[[ Supplied records open ]]

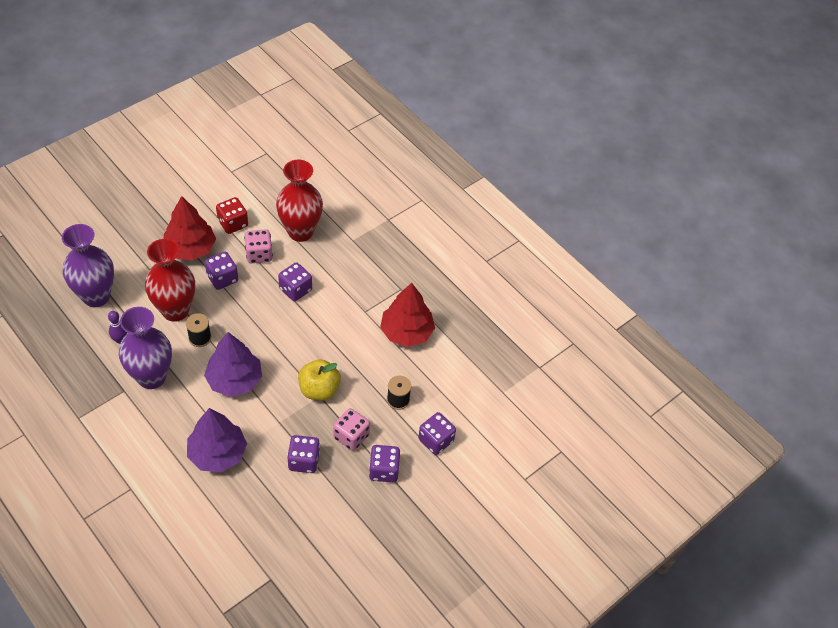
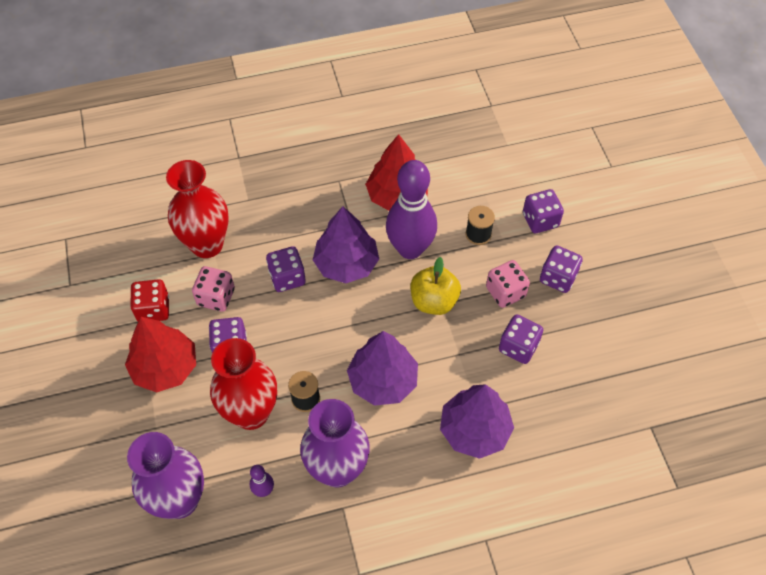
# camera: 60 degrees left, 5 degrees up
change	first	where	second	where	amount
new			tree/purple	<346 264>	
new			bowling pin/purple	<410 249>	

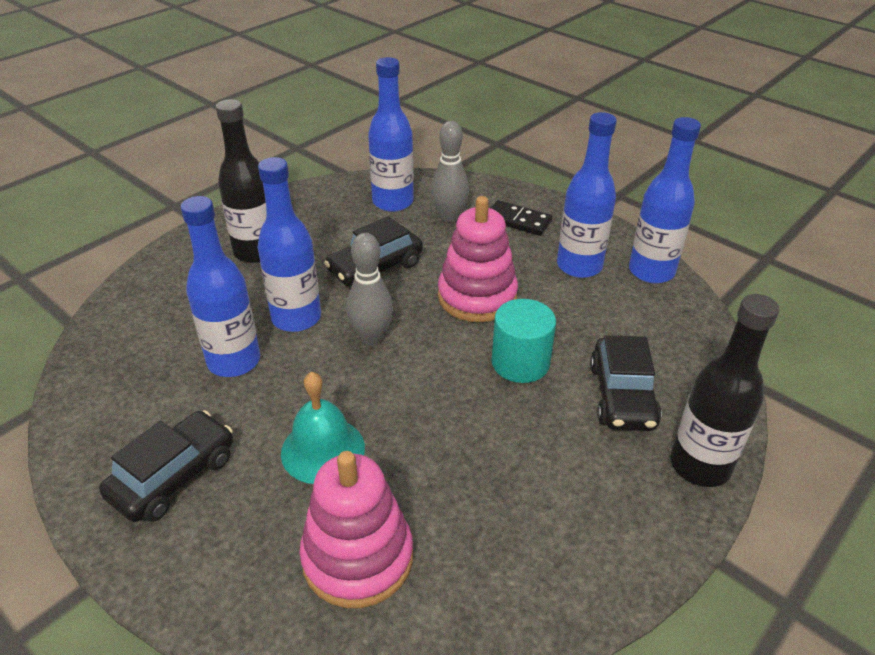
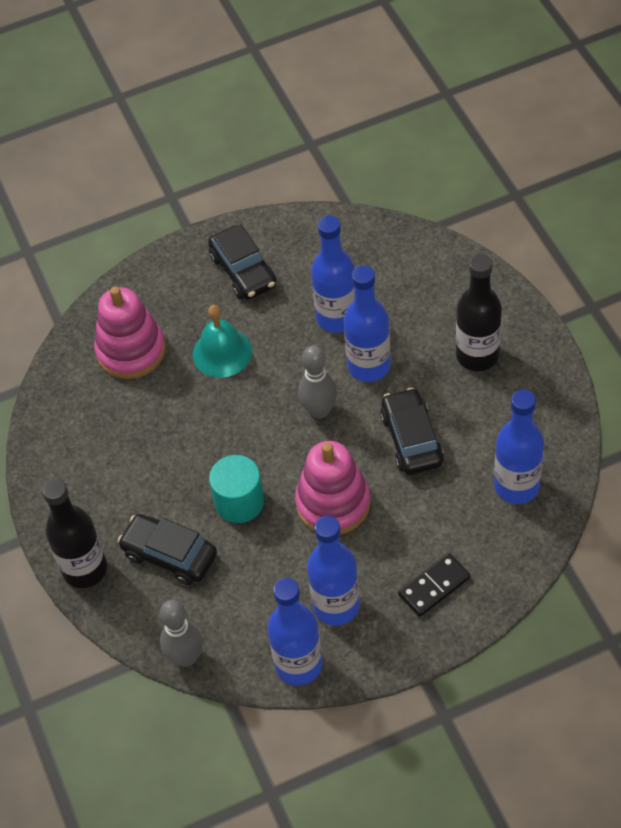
# camera: 120 degrees right, 15 degrees up
change	first	where	second	where	amount
shifted	bowling pin/grey	<449 217>		<186 657>	

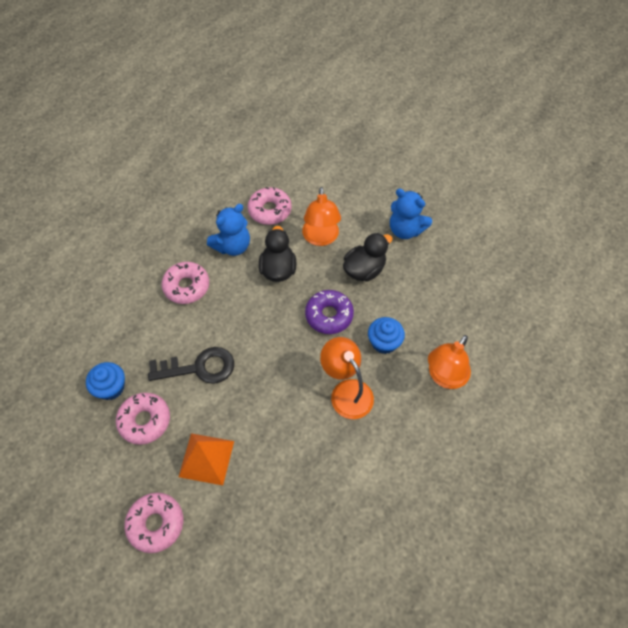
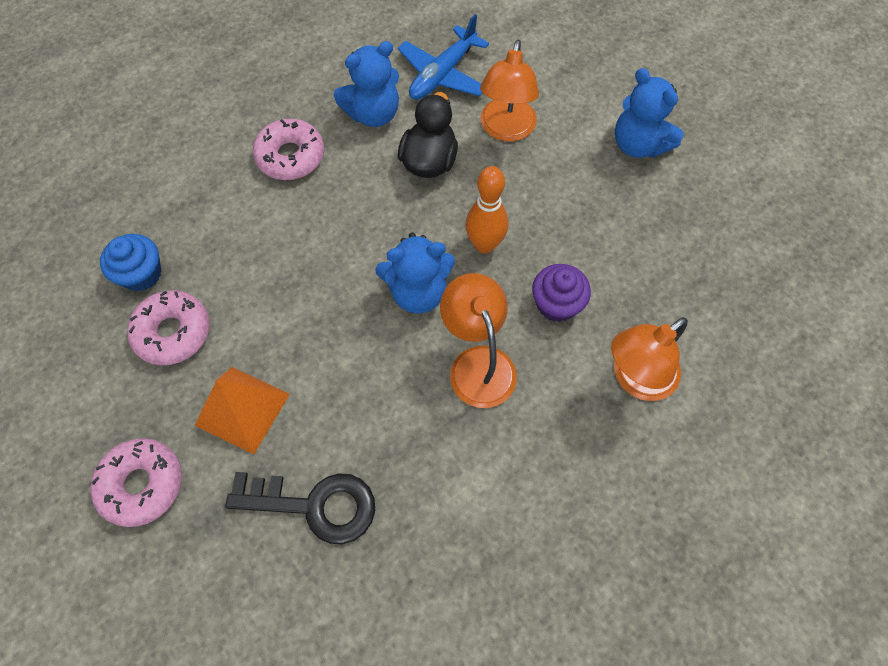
# camera: 15 degrees right, 5 degrees up
change	first	where	second	where	amount
gone	duck/black	<364 270>			
new			teddy bear/blue	<418 292>	
shifted	key/black	<198 367>		<314 505>	
swapped	donut/pink	<270 210>	plane/blue	<442 74>	
swapped	donut/purple	<329 315>	bowling pin/orange	<484 245>	
repainted	cupcake/blue	<384 342>	cupcake/purple	<556 304>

[[ Supplied records closed ]]

What you need to do
Copy each line of the listing above that contains the word "right".

Completed exercise
# camera: 120 degrees right, 15 degrees up
# camera: 15 degrees right, 5 degrees up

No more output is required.